> [MATERIAL PROVIDED]

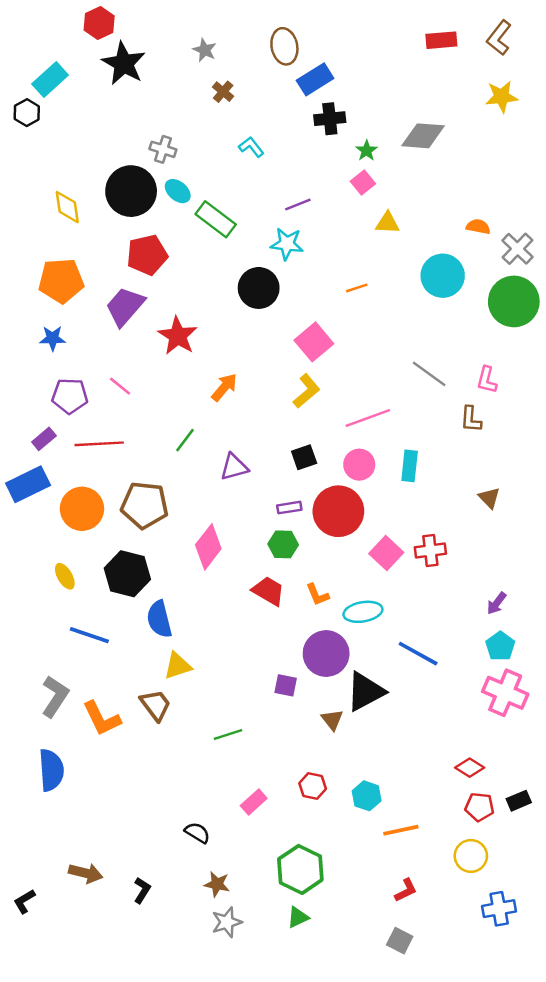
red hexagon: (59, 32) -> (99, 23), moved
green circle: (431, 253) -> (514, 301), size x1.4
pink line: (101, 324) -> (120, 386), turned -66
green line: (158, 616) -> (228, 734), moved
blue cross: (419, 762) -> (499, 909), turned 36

> [INSTRUCTIONS FOR THE TASK]
Please give all of the data again, exact and free of pictures.

> [TASK RESULT]
red hexagon: (59, 32) -> (99, 23), moved
green circle: (431, 253) -> (514, 301), size x1.4
pink line: (101, 324) -> (120, 386), turned -66
green line: (158, 616) -> (228, 734), moved
blue cross: (419, 762) -> (499, 909), turned 36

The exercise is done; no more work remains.